--- START ---

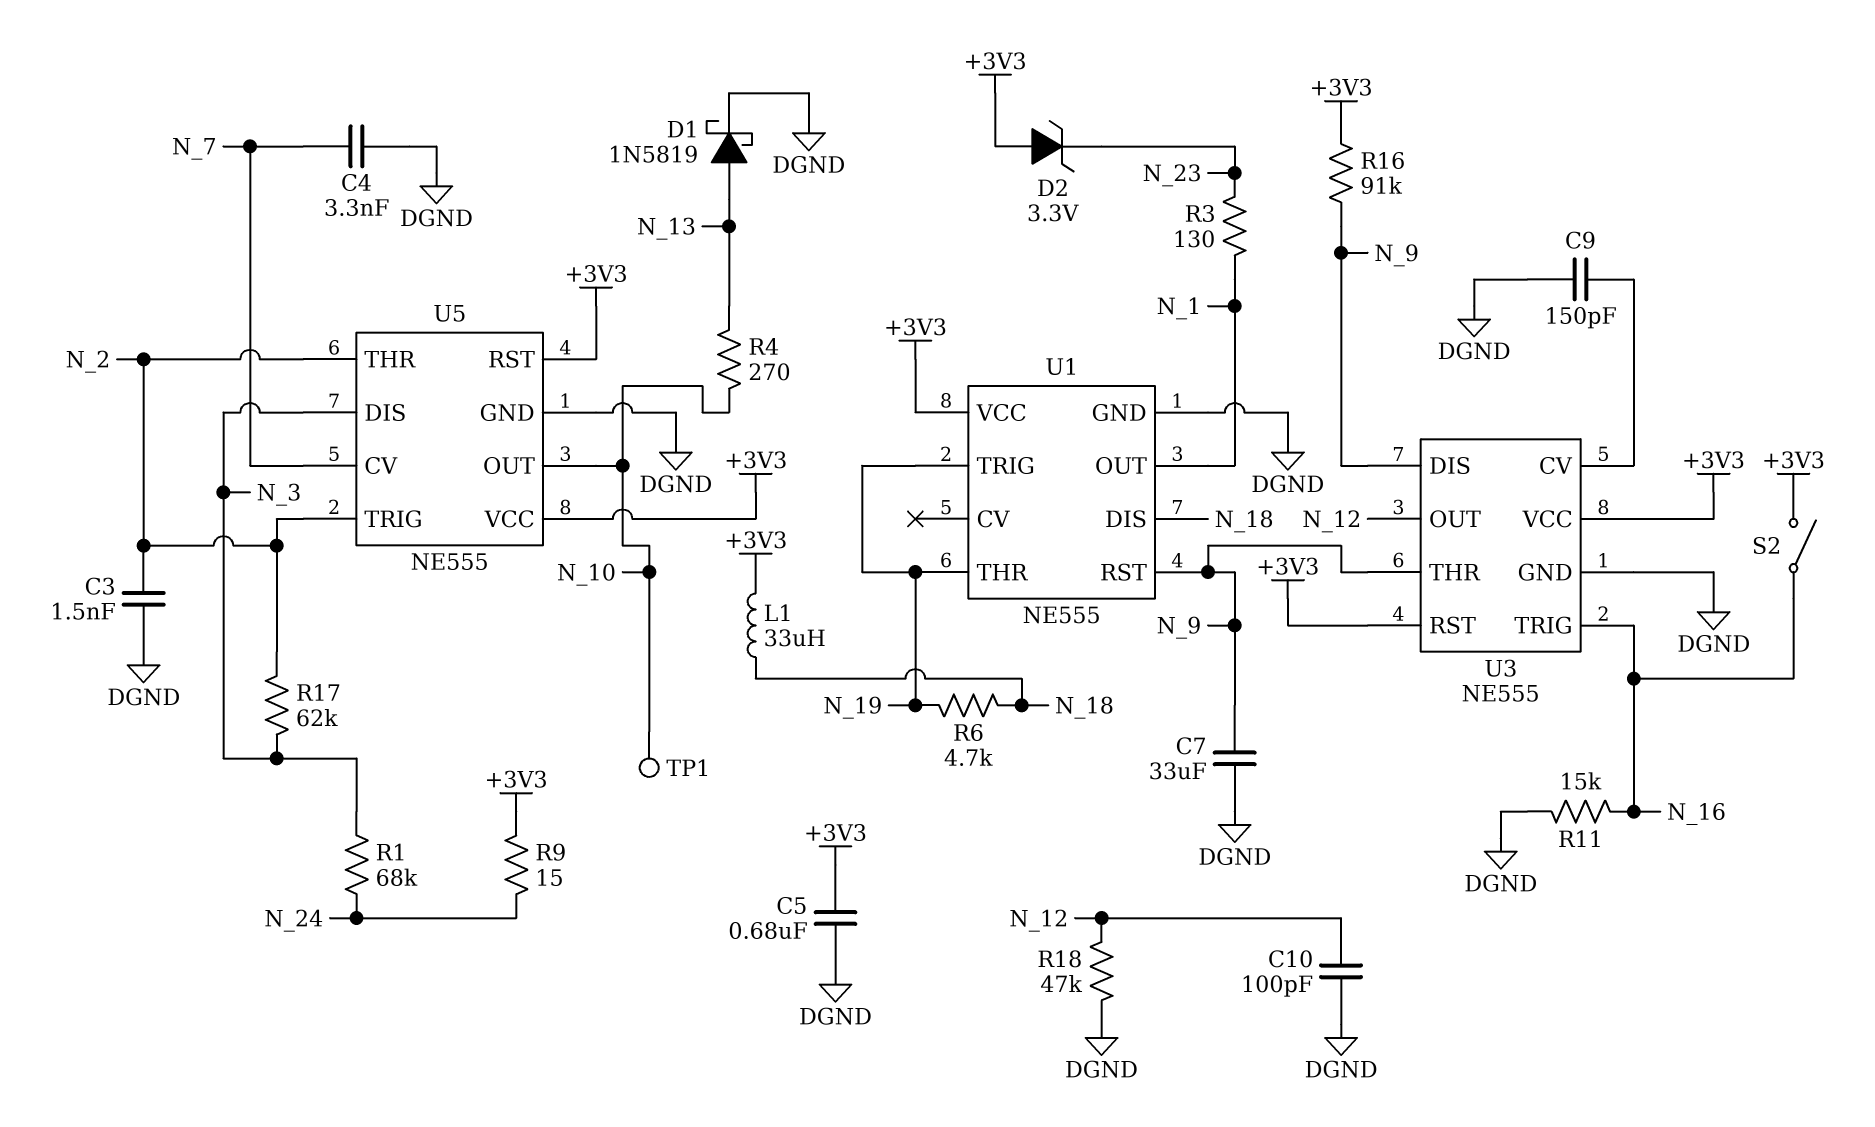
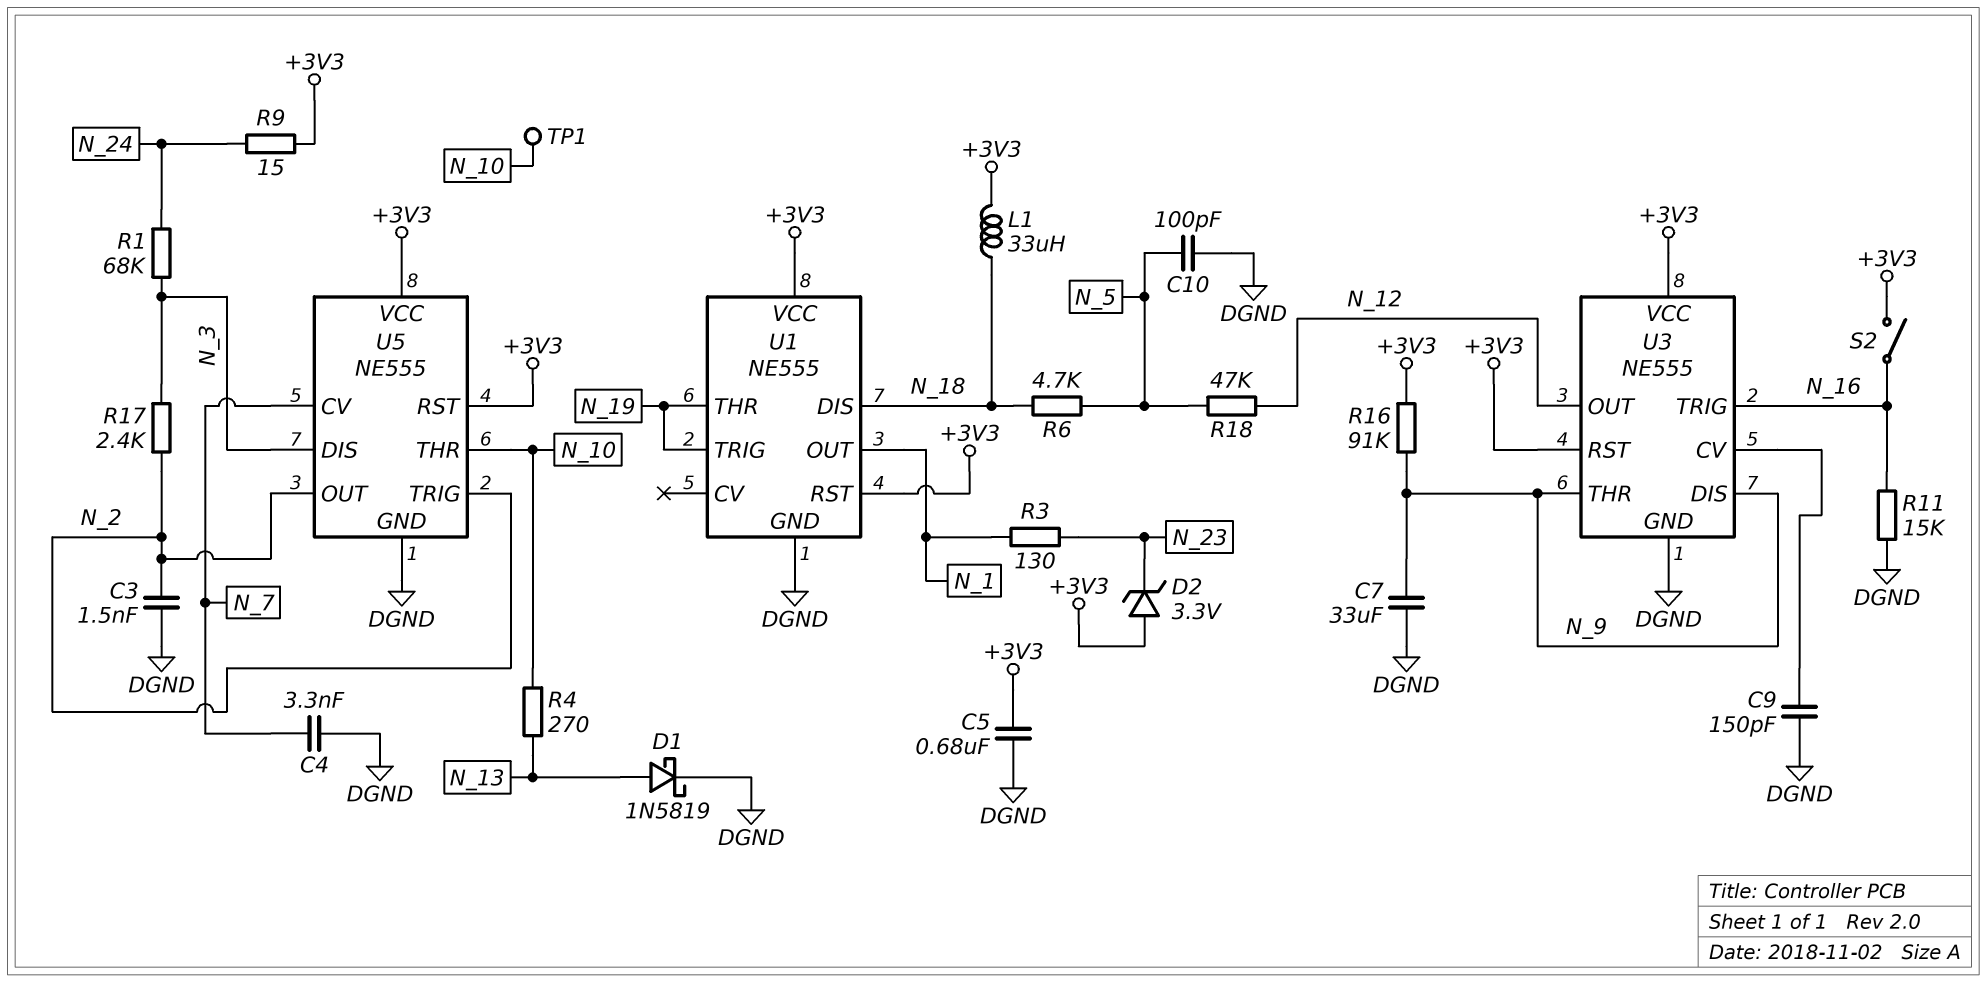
C10: 100pF (DGND, N_12) -> 100pF (DGND, N_5)
R6: 4.7k (N_18, N_19) -> 4.7k (N_5, N_18)
R17: 62k (N_2, N_3) -> 2.4k (N_2, N_3)
R18: 47k (DGND, N_12) -> 47k (N_5, N_12)
U1 pin RST: N_9 -> +3V3
U5 pin OUT: N_10 -> N_2
U5 pin THR: N_2 -> N_10

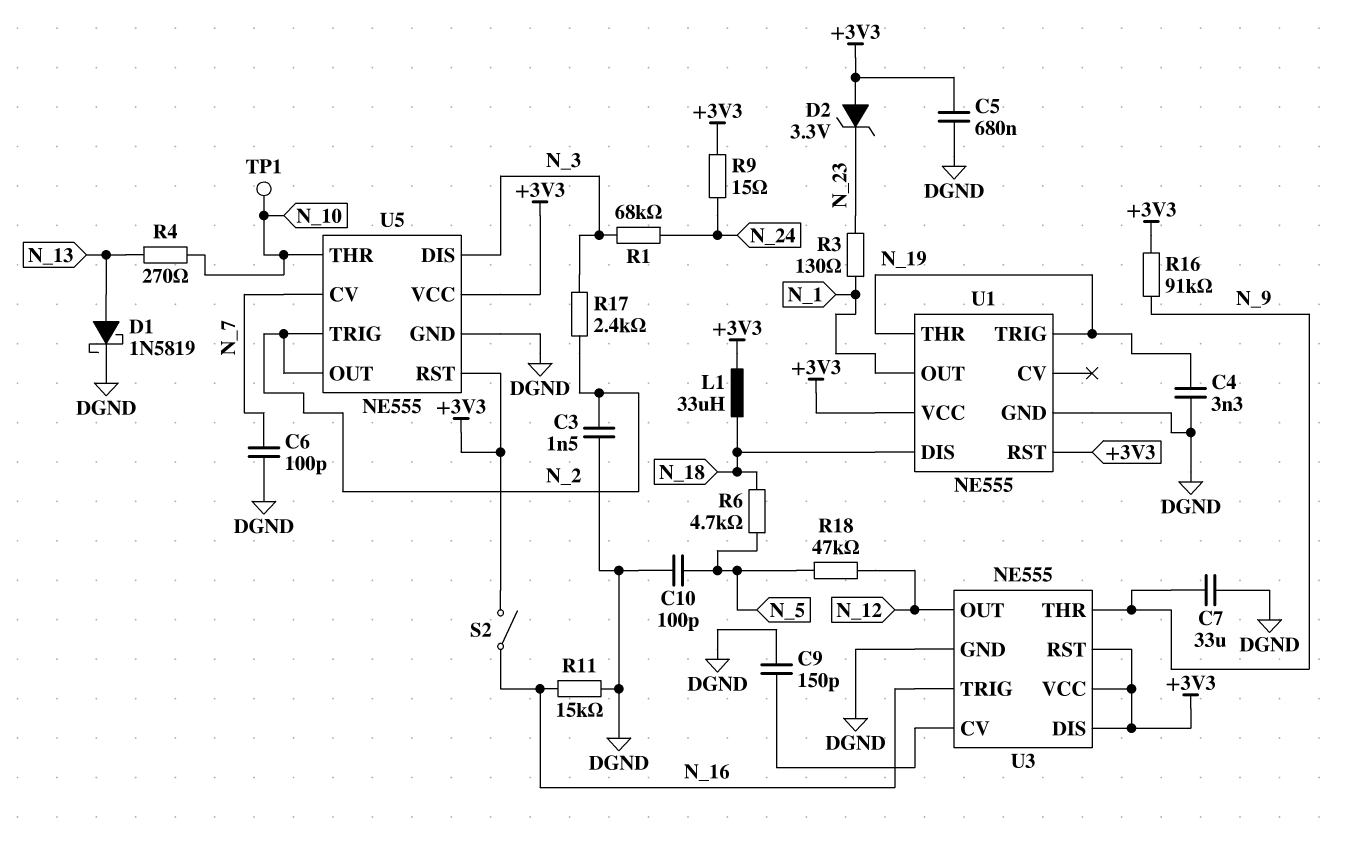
C4: 3.3nF (DGND, N_7) -> 3.3nF (DGND, N_19)
C6: none -> 100pF (DGND, N_7)
U3 pin DIS: N_9 -> +3V3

--- END ---

**PROMPT**:
Please copy exactly the lines from the one containing "U1 pin RST: N_9 -> +3V3" through the end of the records above, leaving out every picture.

**WRITTEN ANSWER**:
U1 pin RST: N_9 -> +3V3
U5 pin OUT: N_10 -> N_2
U5 pin THR: N_2 -> N_10

C4: 3.3nF (DGND, N_7) -> 3.3nF (DGND, N_19)
C6: none -> 100pF (DGND, N_7)
U3 pin DIS: N_9 -> +3V3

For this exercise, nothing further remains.